Data extract.
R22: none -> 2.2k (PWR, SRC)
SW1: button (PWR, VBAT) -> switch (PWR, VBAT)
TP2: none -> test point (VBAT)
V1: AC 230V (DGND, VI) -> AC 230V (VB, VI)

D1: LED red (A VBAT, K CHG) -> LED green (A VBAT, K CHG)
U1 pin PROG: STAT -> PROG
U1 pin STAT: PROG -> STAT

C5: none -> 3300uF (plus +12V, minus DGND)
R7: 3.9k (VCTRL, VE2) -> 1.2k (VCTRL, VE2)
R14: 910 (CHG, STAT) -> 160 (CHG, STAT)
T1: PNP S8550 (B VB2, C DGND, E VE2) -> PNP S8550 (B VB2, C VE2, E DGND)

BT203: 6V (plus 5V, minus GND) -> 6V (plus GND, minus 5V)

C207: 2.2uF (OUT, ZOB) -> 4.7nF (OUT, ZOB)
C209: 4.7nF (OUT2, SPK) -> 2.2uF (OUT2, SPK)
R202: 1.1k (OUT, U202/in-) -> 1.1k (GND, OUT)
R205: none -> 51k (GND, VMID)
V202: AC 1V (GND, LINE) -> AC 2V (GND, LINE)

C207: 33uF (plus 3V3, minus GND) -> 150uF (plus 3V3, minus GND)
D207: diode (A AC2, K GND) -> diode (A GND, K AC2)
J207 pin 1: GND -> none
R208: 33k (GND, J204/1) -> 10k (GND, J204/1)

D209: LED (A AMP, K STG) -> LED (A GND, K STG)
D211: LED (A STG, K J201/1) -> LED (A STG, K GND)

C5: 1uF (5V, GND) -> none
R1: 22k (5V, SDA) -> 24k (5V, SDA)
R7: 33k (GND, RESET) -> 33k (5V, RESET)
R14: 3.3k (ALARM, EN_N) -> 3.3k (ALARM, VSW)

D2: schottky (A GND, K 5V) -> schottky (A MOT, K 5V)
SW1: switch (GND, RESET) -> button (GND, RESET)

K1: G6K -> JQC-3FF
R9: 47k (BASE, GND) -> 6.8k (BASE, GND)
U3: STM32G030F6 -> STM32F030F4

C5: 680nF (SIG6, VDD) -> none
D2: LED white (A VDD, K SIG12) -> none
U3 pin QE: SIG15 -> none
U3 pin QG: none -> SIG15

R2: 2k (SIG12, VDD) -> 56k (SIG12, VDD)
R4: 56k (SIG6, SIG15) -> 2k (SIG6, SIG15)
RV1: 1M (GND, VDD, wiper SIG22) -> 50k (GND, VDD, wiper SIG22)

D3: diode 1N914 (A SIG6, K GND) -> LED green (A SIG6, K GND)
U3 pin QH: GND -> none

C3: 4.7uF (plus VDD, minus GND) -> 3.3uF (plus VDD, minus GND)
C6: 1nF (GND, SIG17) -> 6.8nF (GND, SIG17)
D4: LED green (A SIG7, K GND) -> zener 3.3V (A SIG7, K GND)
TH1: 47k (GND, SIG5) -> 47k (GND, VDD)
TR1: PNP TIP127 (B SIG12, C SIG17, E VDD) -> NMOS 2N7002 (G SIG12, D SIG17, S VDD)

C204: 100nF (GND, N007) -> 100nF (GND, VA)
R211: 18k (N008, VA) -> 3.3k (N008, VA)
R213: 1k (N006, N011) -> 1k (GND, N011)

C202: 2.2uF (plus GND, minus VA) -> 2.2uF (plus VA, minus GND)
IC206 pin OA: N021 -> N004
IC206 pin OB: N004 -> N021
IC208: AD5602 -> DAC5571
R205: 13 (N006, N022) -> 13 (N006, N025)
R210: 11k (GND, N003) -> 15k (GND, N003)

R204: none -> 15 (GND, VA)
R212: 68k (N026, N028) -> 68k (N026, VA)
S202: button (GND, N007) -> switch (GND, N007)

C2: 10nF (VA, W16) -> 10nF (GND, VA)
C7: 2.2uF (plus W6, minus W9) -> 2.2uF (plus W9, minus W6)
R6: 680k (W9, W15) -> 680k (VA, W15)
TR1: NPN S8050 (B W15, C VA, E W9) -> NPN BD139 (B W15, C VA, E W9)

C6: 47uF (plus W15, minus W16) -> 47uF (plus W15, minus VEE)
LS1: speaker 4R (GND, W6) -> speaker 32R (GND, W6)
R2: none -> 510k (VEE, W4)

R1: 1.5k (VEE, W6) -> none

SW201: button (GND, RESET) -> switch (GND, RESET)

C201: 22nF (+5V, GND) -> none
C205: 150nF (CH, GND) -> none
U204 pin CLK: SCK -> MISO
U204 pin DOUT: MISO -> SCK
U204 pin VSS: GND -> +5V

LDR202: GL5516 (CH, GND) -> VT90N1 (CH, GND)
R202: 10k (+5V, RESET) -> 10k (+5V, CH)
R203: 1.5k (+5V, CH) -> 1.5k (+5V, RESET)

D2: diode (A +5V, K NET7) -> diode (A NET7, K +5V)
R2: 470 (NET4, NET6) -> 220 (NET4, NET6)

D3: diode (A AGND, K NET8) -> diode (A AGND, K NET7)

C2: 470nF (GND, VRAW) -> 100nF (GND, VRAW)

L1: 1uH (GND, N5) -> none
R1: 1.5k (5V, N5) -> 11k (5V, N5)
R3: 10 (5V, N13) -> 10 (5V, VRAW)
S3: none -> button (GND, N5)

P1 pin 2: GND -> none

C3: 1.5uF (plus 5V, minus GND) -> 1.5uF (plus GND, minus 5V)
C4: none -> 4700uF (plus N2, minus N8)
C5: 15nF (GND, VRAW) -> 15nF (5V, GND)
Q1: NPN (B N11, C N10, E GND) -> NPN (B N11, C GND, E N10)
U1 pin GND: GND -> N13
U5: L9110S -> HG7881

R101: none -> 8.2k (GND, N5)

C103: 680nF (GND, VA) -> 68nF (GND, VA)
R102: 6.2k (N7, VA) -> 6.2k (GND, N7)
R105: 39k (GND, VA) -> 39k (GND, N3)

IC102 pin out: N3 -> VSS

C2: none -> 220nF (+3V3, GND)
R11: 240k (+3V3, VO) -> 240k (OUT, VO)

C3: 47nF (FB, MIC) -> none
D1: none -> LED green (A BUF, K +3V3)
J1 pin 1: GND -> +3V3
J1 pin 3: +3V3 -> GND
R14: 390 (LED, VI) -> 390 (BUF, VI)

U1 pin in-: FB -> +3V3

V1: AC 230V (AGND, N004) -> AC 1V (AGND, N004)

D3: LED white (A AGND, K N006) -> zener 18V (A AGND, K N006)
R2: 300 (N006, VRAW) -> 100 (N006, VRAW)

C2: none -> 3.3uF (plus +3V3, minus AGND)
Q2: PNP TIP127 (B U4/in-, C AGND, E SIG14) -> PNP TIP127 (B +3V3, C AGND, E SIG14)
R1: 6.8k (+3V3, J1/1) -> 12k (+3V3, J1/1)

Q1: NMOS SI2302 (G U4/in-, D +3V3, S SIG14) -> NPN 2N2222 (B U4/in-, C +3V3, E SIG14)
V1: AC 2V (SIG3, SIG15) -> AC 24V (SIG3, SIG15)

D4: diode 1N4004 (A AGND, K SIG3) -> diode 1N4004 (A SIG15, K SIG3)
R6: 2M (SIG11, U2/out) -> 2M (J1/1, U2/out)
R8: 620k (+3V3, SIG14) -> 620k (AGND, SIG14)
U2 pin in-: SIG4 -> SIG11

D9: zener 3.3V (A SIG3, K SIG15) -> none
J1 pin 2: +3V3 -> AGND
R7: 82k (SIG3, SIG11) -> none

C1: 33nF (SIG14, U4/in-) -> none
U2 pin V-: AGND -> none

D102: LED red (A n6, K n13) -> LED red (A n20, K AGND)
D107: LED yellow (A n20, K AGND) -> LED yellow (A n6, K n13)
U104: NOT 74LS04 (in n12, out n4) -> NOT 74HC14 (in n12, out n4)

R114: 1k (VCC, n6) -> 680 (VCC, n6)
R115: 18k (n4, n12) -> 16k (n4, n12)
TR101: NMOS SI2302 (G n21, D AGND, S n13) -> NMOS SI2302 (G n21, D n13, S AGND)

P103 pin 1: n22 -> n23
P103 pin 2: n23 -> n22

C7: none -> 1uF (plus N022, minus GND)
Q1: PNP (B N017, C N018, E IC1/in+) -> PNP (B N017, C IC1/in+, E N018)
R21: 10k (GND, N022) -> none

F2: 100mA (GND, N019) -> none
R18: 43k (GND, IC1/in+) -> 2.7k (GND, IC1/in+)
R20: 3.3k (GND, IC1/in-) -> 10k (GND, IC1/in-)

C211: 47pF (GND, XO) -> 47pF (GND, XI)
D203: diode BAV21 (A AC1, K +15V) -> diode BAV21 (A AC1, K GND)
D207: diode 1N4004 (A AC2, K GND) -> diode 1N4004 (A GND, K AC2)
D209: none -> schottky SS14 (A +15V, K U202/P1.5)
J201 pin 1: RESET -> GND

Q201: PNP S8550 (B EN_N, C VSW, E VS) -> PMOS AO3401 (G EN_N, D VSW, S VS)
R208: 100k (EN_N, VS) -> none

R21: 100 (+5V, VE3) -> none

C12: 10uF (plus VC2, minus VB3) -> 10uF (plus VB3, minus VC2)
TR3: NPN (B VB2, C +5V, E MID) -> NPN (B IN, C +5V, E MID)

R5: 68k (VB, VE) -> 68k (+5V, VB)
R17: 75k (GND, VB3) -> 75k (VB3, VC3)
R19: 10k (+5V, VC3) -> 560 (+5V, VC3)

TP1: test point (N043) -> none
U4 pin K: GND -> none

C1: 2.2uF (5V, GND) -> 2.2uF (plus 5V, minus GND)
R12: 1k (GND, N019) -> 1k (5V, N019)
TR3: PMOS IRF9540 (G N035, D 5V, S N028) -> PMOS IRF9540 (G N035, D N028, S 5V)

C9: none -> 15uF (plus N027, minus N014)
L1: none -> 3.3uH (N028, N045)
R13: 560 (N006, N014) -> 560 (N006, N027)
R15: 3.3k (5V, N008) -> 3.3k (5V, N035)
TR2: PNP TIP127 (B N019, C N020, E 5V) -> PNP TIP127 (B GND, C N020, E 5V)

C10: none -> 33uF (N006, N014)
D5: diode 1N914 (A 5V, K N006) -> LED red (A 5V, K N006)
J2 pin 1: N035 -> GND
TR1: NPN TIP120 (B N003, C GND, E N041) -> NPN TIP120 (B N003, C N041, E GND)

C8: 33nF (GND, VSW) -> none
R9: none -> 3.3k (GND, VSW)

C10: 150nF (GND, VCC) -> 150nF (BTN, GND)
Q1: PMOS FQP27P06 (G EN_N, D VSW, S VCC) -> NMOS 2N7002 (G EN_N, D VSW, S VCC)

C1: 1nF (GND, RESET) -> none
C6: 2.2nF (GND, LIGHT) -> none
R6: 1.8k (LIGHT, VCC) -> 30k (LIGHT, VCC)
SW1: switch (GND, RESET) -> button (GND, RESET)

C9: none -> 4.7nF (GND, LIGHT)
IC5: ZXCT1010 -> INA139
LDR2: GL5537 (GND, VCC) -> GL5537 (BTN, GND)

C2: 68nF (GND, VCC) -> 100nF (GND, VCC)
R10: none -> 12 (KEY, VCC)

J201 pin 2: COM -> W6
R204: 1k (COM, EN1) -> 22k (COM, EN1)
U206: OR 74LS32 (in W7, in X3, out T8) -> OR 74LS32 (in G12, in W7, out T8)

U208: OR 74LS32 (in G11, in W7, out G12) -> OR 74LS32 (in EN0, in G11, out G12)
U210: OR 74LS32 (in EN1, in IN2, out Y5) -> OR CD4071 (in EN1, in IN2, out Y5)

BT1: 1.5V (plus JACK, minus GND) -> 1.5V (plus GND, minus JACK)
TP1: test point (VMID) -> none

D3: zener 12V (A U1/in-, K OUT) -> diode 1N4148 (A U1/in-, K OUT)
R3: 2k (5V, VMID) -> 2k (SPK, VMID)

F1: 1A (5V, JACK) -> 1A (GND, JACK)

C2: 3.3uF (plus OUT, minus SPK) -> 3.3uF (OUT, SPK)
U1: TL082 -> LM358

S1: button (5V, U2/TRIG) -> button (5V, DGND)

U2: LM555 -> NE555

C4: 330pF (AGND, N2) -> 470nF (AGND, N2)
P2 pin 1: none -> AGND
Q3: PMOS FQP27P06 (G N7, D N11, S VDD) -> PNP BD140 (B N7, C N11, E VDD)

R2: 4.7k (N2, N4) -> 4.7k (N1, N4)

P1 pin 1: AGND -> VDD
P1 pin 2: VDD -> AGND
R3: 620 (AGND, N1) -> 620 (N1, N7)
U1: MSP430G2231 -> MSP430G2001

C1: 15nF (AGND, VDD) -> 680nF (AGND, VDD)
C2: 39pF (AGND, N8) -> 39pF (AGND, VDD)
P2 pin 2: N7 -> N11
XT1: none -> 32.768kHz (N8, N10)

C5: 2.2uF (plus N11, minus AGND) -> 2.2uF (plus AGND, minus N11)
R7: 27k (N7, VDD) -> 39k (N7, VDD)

Task requirements. Taking the line with "S202: button (GND, N007)" as the first and the line with "R1: 6.8k (+3V3, J1/1) -> 12k (+3V3, J1/1)" as the last, retype that stretch of the data above exactly, with no other lines.

Final answer.
S202: button (GND, N007) -> switch (GND, N007)

C2: 10nF (VA, W16) -> 10nF (GND, VA)
C7: 2.2uF (plus W6, minus W9) -> 2.2uF (plus W9, minus W6)
R6: 680k (W9, W15) -> 680k (VA, W15)
TR1: NPN S8050 (B W15, C VA, E W9) -> NPN BD139 (B W15, C VA, E W9)

C6: 47uF (plus W15, minus W16) -> 47uF (plus W15, minus VEE)
LS1: speaker 4R (GND, W6) -> speaker 32R (GND, W6)
R2: none -> 510k (VEE, W4)

R1: 1.5k (VEE, W6) -> none

SW201: button (GND, RESET) -> switch (GND, RESET)

C201: 22nF (+5V, GND) -> none
C205: 150nF (CH, GND) -> none
U204 pin CLK: SCK -> MISO
U204 pin DOUT: MISO -> SCK
U204 pin VSS: GND -> +5V

LDR202: GL5516 (CH, GND) -> VT90N1 (CH, GND)
R202: 10k (+5V, RESET) -> 10k (+5V, CH)
R203: 1.5k (+5V, CH) -> 1.5k (+5V, RESET)

D2: diode (A +5V, K NET7) -> diode (A NET7, K +5V)
R2: 470 (NET4, NET6) -> 220 (NET4, NET6)

D3: diode (A AGND, K NET8) -> diode (A AGND, K NET7)

C2: 470nF (GND, VRAW) -> 100nF (GND, VRAW)

L1: 1uH (GND, N5) -> none
R1: 1.5k (5V, N5) -> 11k (5V, N5)
R3: 10 (5V, N13) -> 10 (5V, VRAW)
S3: none -> button (GND, N5)

P1 pin 2: GND -> none

C3: 1.5uF (plus 5V, minus GND) -> 1.5uF (plus GND, minus 5V)
C4: none -> 4700uF (plus N2, minus N8)
C5: 15nF (GND, VRAW) -> 15nF (5V, GND)
Q1: NPN (B N11, C N10, E GND) -> NPN (B N11, C GND, E N10)
U1 pin GND: GND -> N13
U5: L9110S -> HG7881

R101: none -> 8.2k (GND, N5)

C103: 680nF (GND, VA) -> 68nF (GND, VA)
R102: 6.2k (N7, VA) -> 6.2k (GND, N7)
R105: 39k (GND, VA) -> 39k (GND, N3)

IC102 pin out: N3 -> VSS

C2: none -> 220nF (+3V3, GND)
R11: 240k (+3V3, VO) -> 240k (OUT, VO)

C3: 47nF (FB, MIC) -> none
D1: none -> LED green (A BUF, K +3V3)
J1 pin 1: GND -> +3V3
J1 pin 3: +3V3 -> GND
R14: 390 (LED, VI) -> 390 (BUF, VI)

U1 pin in-: FB -> +3V3

V1: AC 230V (AGND, N004) -> AC 1V (AGND, N004)

D3: LED white (A AGND, K N006) -> zener 18V (A AGND, K N006)
R2: 300 (N006, VRAW) -> 100 (N006, VRAW)

C2: none -> 3.3uF (plus +3V3, minus AGND)
Q2: PNP TIP127 (B U4/in-, C AGND, E SIG14) -> PNP TIP127 (B +3V3, C AGND, E SIG14)
R1: 6.8k (+3V3, J1/1) -> 12k (+3V3, J1/1)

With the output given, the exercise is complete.